» **Task details**: Only the pictures are to be left out; please reproduce everything else in the data exactly.
BEGIN Material for the task
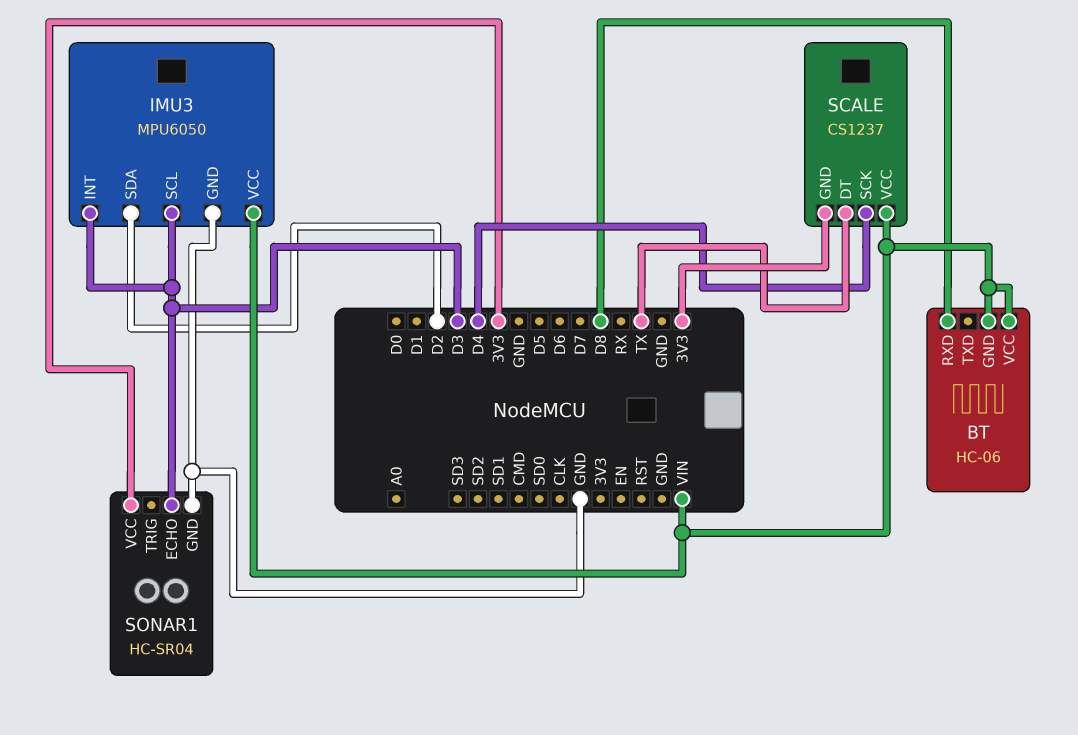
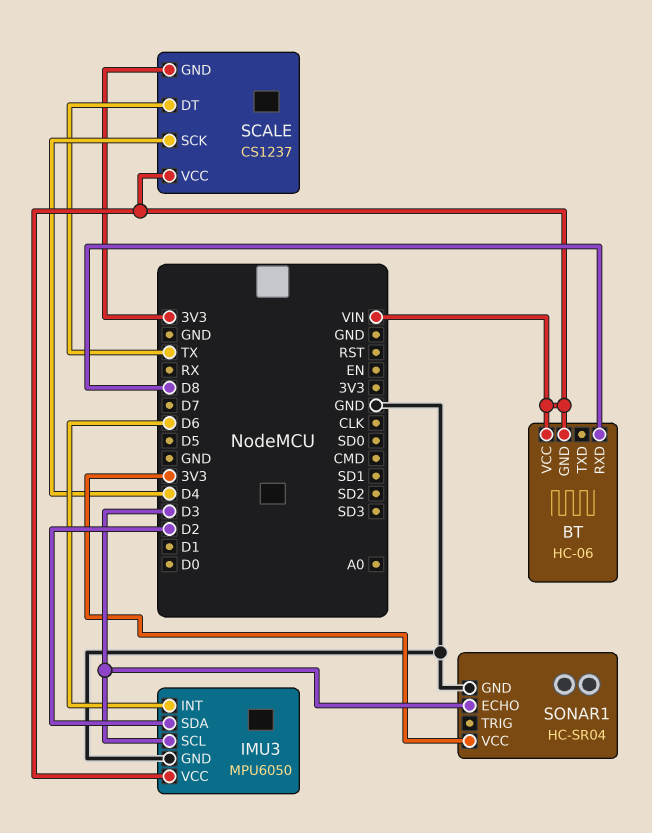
IMU3 pin INT: D3 -> D6

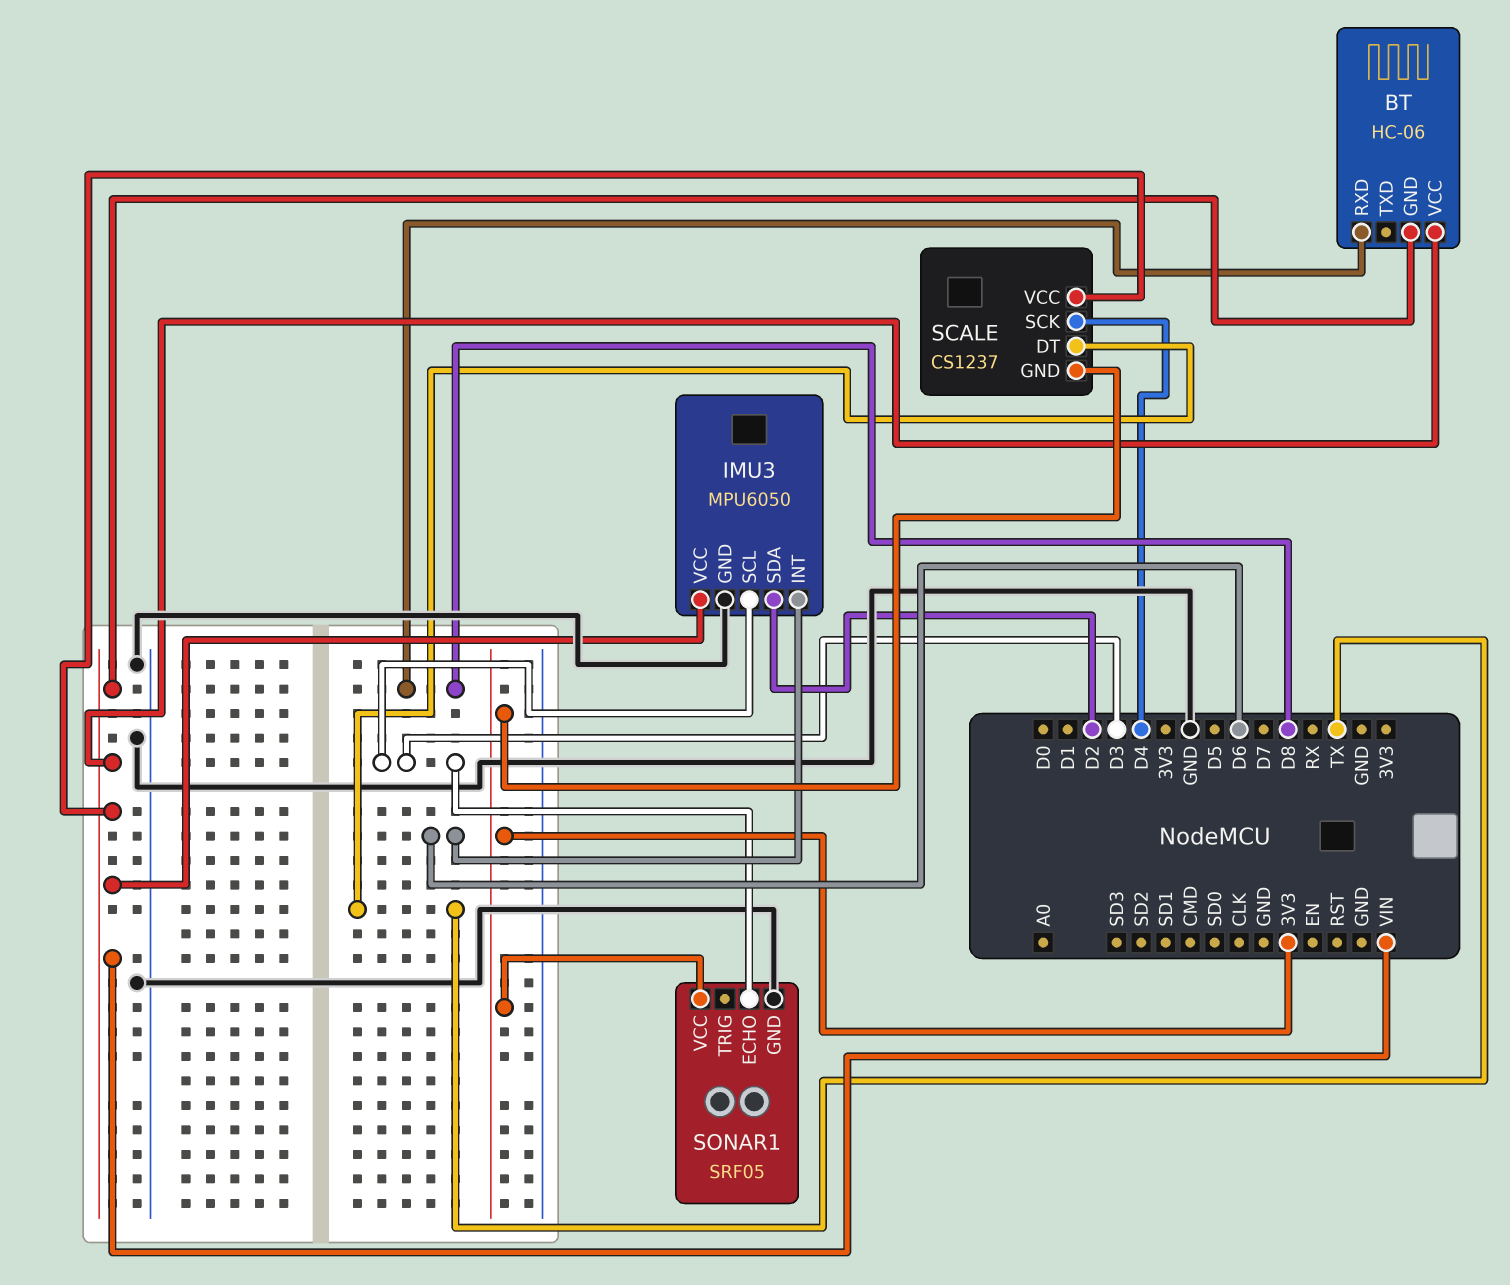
SONAR1: HC-SR04 -> SRF05

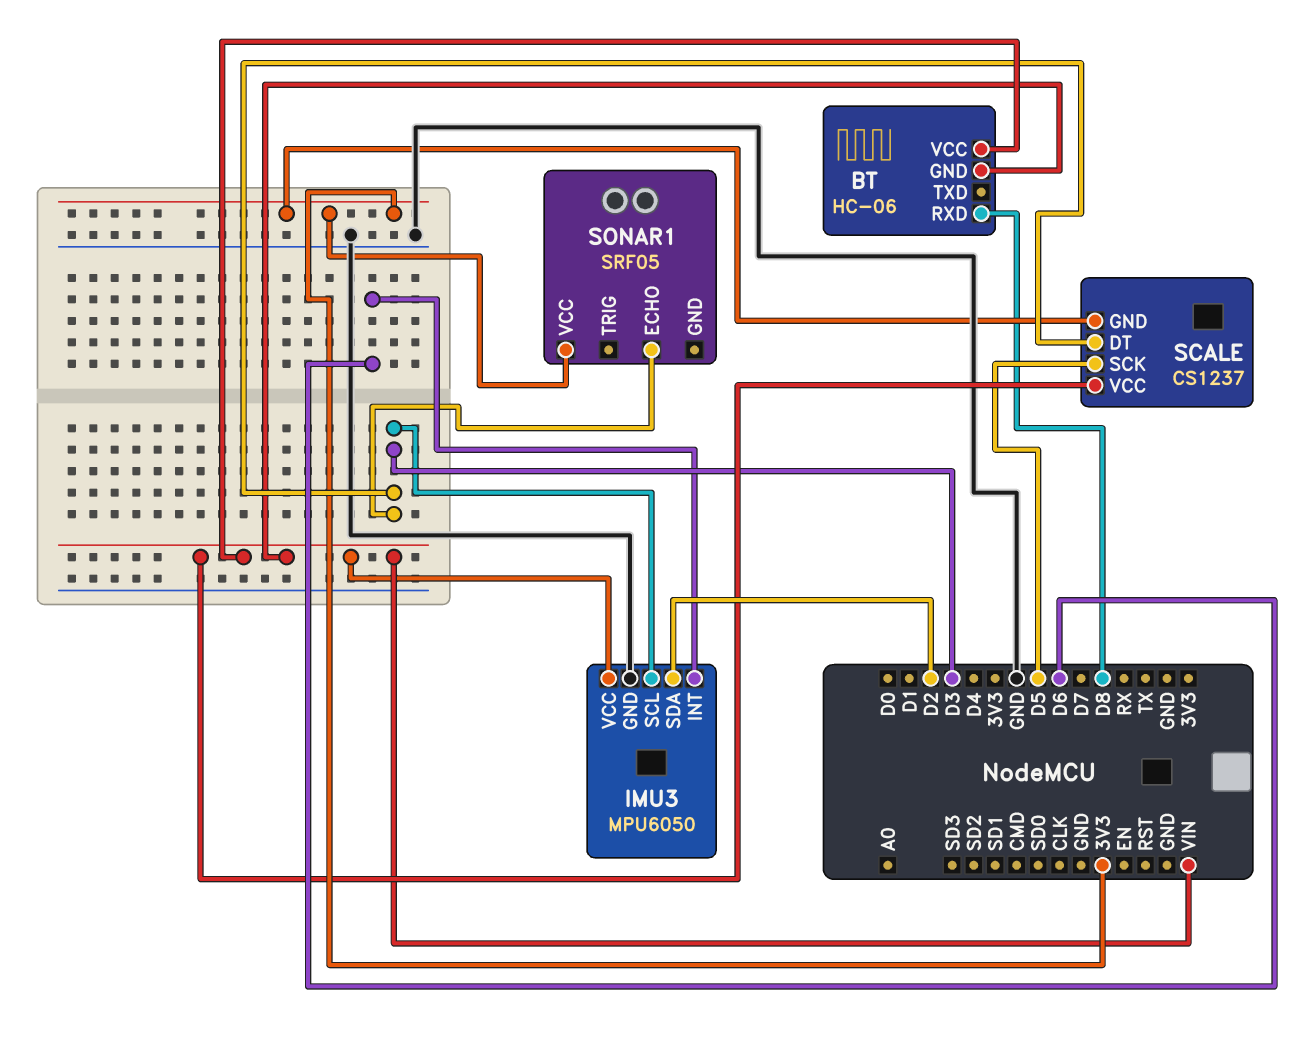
SCALE pin DT: TX -> D3
SCALE pin SCK: D4 -> D5
SONAR1 pin GND: GND -> none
END Material for the task
» **The completed task**:
IMU3 pin INT: D3 -> D6

SONAR1: HC-SR04 -> SRF05

SCALE pin DT: TX -> D3
SCALE pin SCK: D4 -> D5
SONAR1 pin GND: GND -> none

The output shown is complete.